Before-and-after change records:

....................

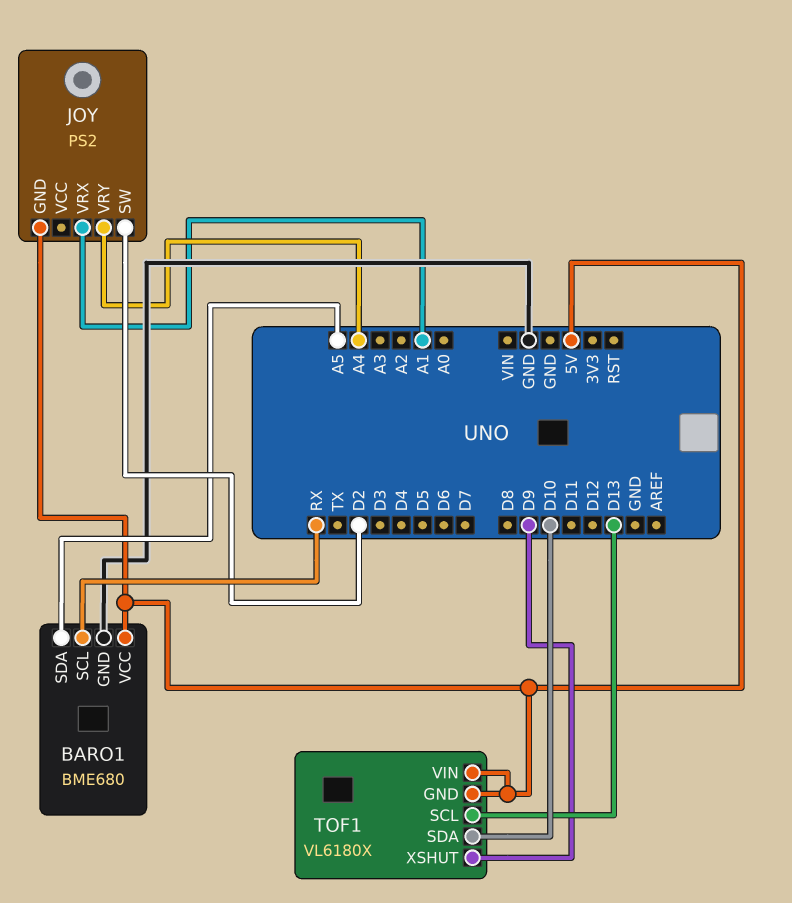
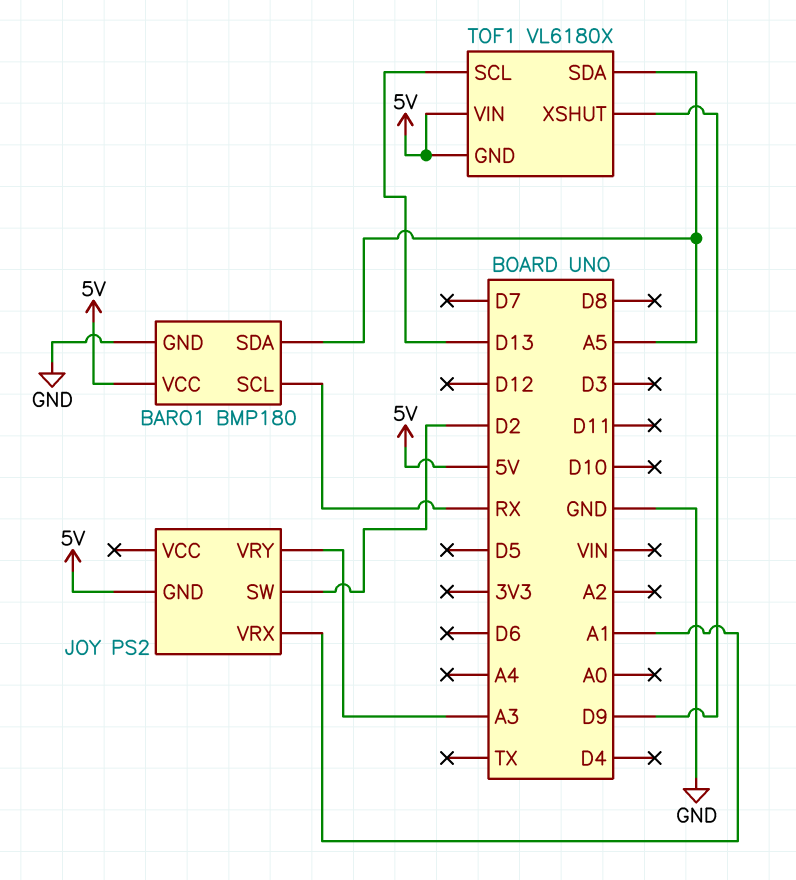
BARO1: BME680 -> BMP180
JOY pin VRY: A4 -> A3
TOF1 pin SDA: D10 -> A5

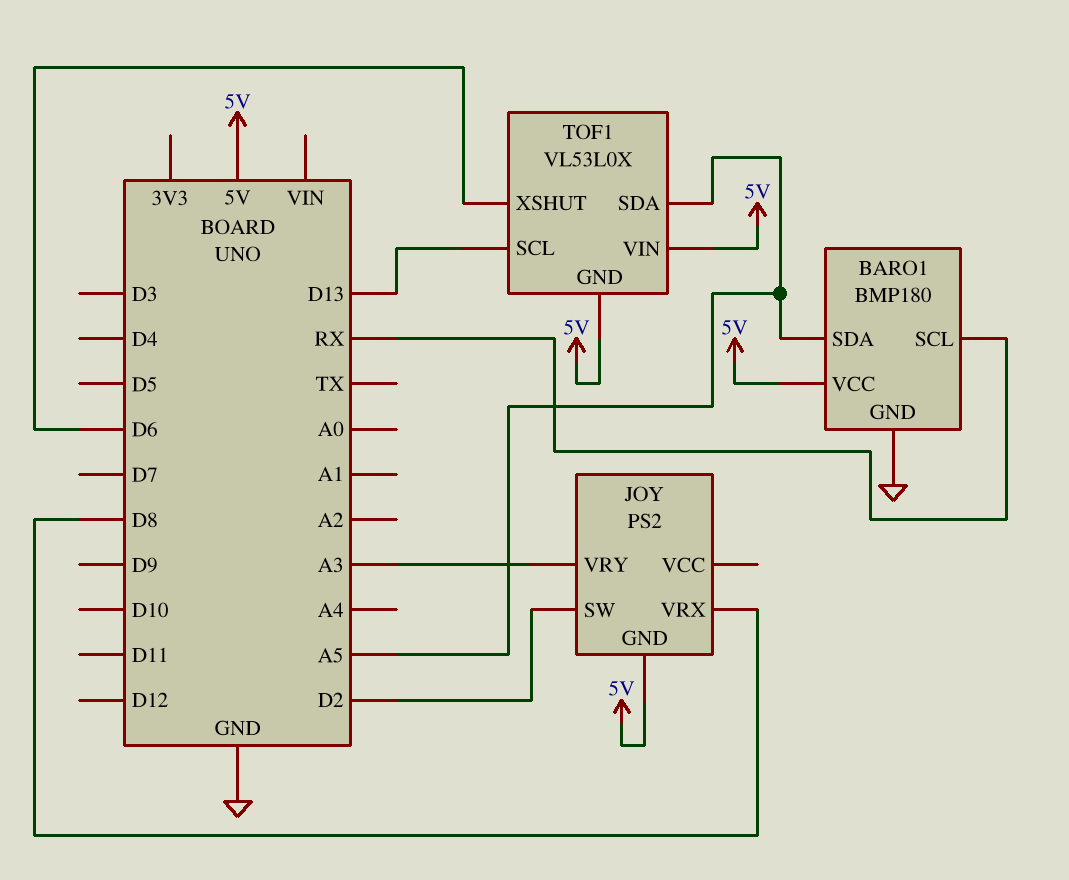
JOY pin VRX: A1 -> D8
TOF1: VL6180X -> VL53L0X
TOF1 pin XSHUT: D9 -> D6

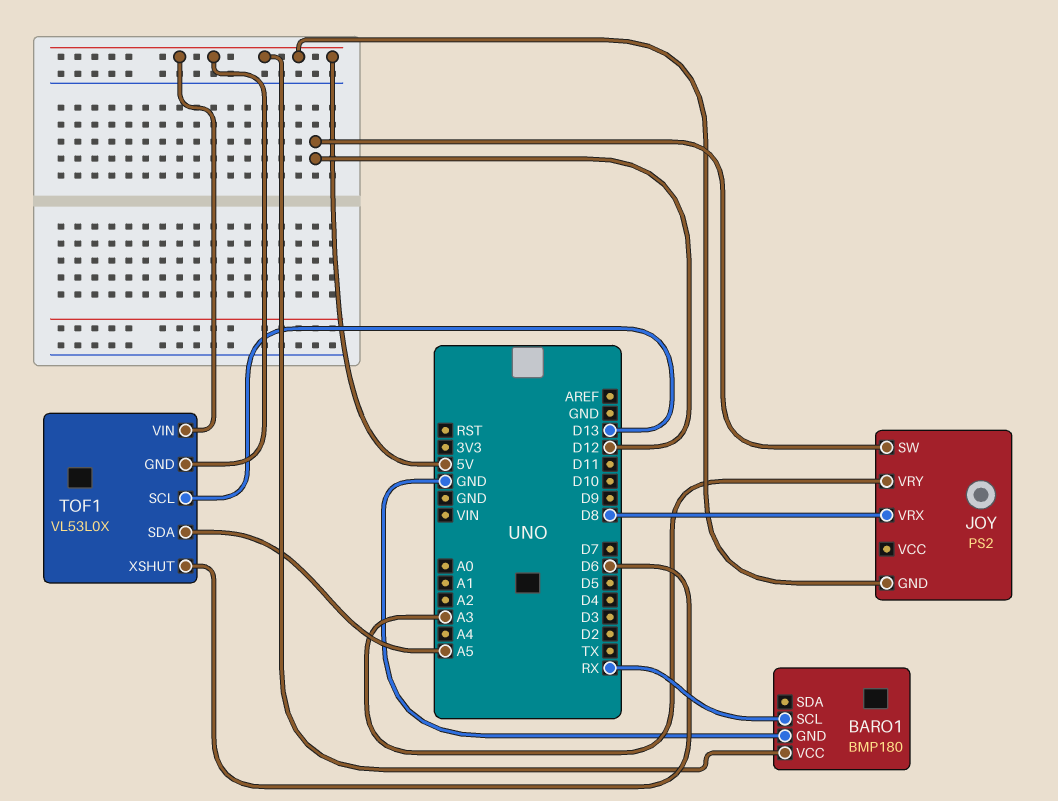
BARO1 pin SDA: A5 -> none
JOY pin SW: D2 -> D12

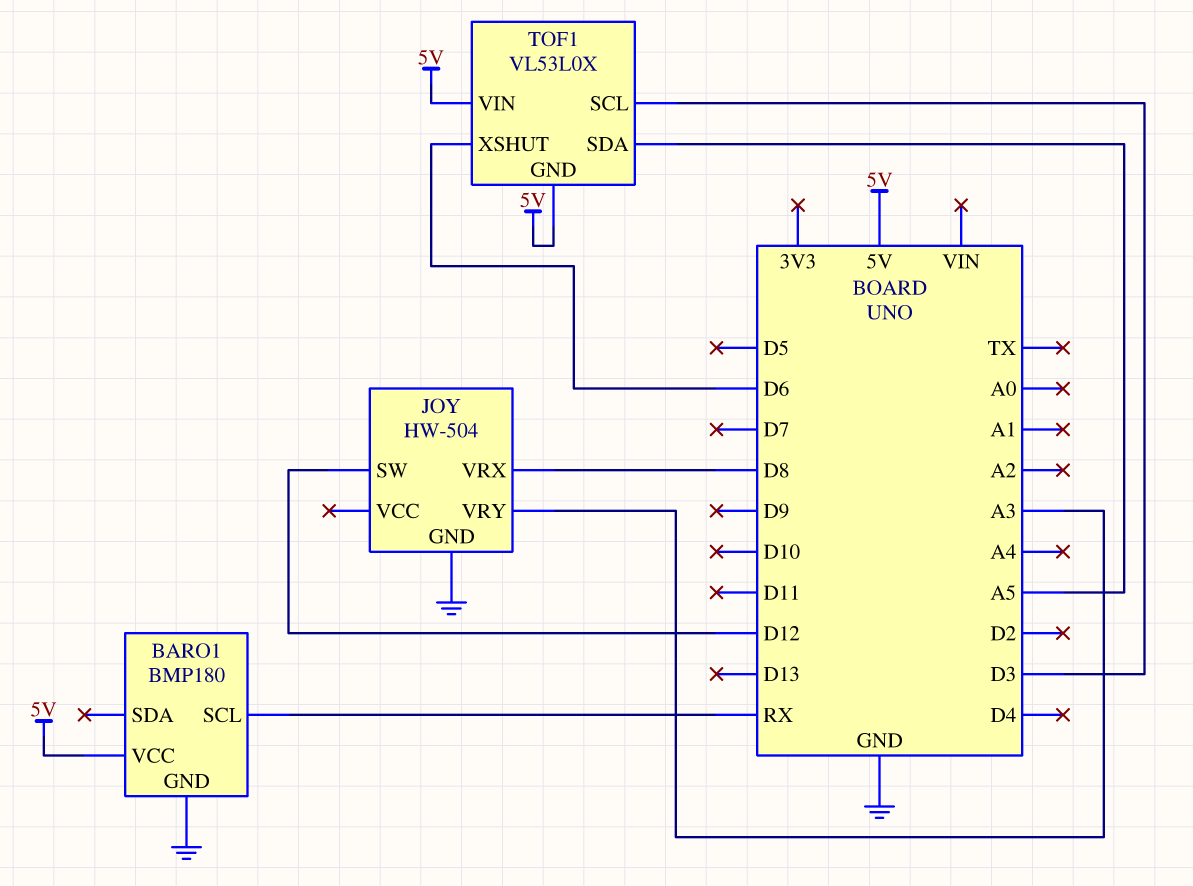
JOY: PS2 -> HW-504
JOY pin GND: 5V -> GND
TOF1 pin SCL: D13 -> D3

....................

» **Work instruction**
Copy out exactly the lines that begin at the line with "TOF1: VL6180X -> VL53L0X" and end at the final line of the entries above. Leave out the pictures.

» **Answer box**
TOF1: VL6180X -> VL53L0X
TOF1 pin XSHUT: D9 -> D6

BARO1 pin SDA: A5 -> none
JOY pin SW: D2 -> D12

JOY: PS2 -> HW-504
JOY pin GND: 5V -> GND
TOF1 pin SCL: D13 -> D3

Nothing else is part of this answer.